▶ **What is needed**
Say how many lines in the material below contain the word "yellow", giving the number alone.

▶ **The input**
---------------

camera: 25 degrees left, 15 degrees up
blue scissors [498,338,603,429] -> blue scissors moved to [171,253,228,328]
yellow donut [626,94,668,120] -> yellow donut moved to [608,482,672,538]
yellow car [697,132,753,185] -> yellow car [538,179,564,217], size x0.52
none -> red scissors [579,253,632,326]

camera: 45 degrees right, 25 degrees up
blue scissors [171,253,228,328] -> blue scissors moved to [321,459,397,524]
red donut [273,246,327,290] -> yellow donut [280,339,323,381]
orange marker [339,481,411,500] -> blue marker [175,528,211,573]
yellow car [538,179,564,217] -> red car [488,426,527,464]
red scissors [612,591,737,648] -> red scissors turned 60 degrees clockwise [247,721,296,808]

---------------

▶ **Completed exercise**
4